JOB: The records below need to come back exactly as they are, pictures omitted.

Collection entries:
┏━━
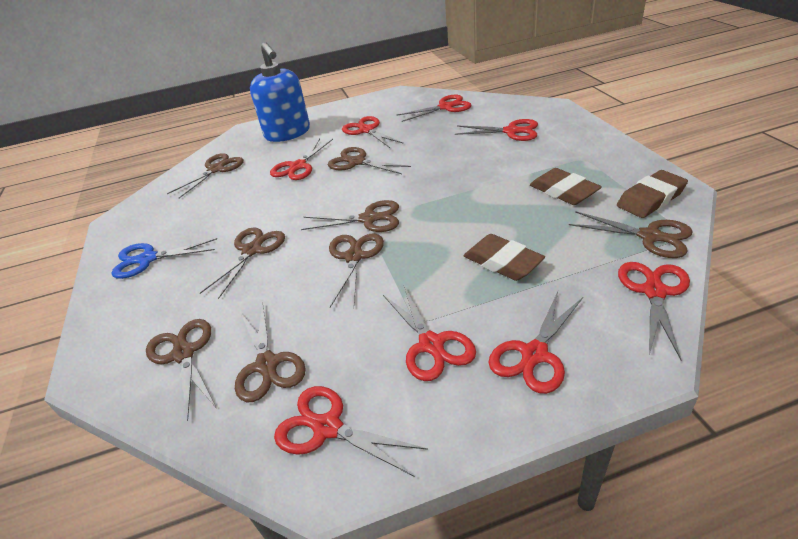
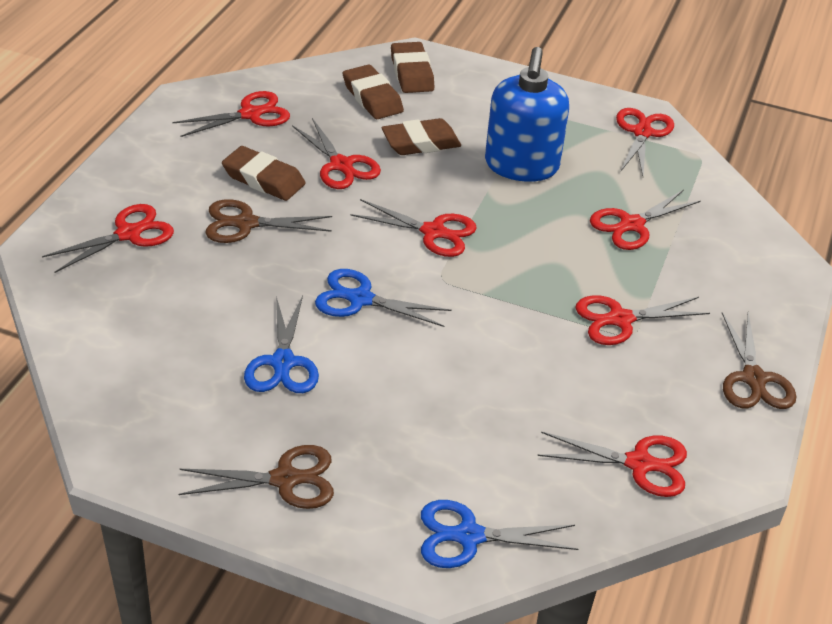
blue scissors: [111,238,217,279] = 1 -> [244,296,319,393] [315,269,452,327] [421,500,579,568] = 3
brown eraser: [464,234,545,281] [530,168,602,205] [617,170,688,218] = 3 -> [222,146,306,201] [343,64,404,119] [381,118,461,155] [391,42,435,93] = 4
brown scissors: [146,319,216,421] [167,153,244,198] [200,227,285,299] [235,302,306,402] [301,200,399,232] [328,147,411,174] [329,234,384,307] [569,211,693,258] = 8 -> [179,445,334,509] [205,199,332,243] [722,312,796,409] = 3

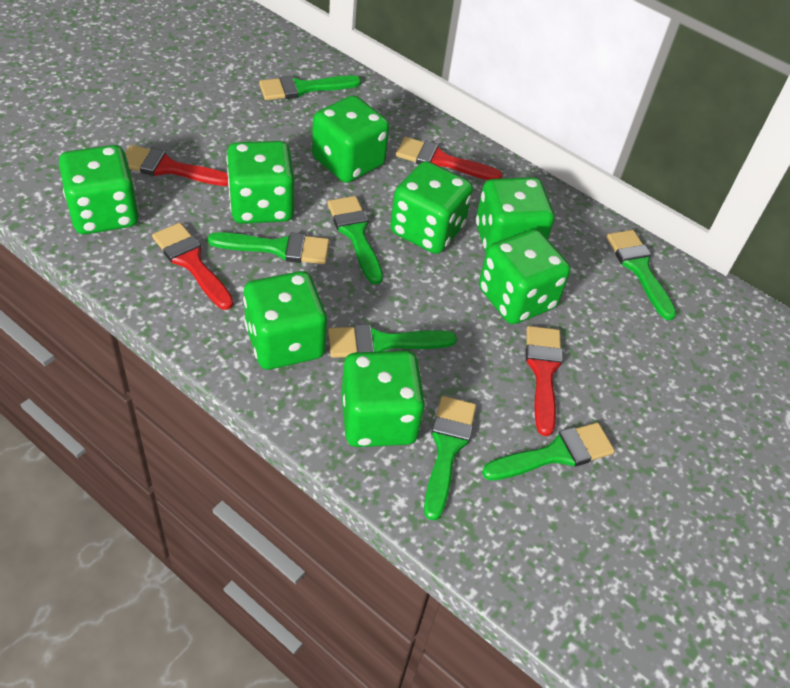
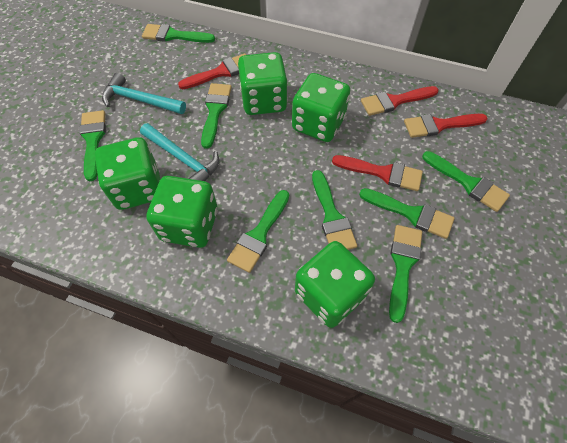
green brush: [208,232,329,264] [259,76,361,100] [327,196,383,285] [328,324,457,358] [424,396,476,521] [482,422,615,481] [606,230,677,320] = 7 -> [79,110,106,181] [142,24,215,43] [201,83,232,149] [227,190,289,273] [312,170,357,250] [359,188,455,239] [389,225,422,323] [422,151,510,212] = 8
green dice: [59,145,139,234] [226,141,294,224] [243,271,327,370] [312,95,389,183] [341,351,425,447] [390,161,473,254] [476,177,554,253] [479,229,571,324] = 8 -> [95,137,160,210] [146,176,218,248] [238,52,288,115] [292,73,350,142] [295,241,375,328] = 5
turquoise hammer: none = 0 -> [102,73,186,114] [140,123,219,181] = 2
┗━━
RESPONSE AREA:
blue scissors: [111,238,217,279] = 1 -> [244,296,319,393] [315,269,452,327] [421,500,579,568] = 3
brown eraser: [464,234,545,281] [530,168,602,205] [617,170,688,218] = 3 -> [222,146,306,201] [343,64,404,119] [381,118,461,155] [391,42,435,93] = 4
brown scissors: [146,319,216,421] [167,153,244,198] [200,227,285,299] [235,302,306,402] [301,200,399,232] [328,147,411,174] [329,234,384,307] [569,211,693,258] = 8 -> [179,445,334,509] [205,199,332,243] [722,312,796,409] = 3

green brush: [208,232,329,264] [259,76,361,100] [327,196,383,285] [328,324,457,358] [424,396,476,521] [482,422,615,481] [606,230,677,320] = 7 -> [79,110,106,181] [142,24,215,43] [201,83,232,149] [227,190,289,273] [312,170,357,250] [359,188,455,239] [389,225,422,323] [422,151,510,212] = 8
green dice: [59,145,139,234] [226,141,294,224] [243,271,327,370] [312,95,389,183] [341,351,425,447] [390,161,473,254] [476,177,554,253] [479,229,571,324] = 8 -> [95,137,160,210] [146,176,218,248] [238,52,288,115] [292,73,350,142] [295,241,375,328] = 5
turquoise hammer: none = 0 -> [102,73,186,114] [140,123,219,181] = 2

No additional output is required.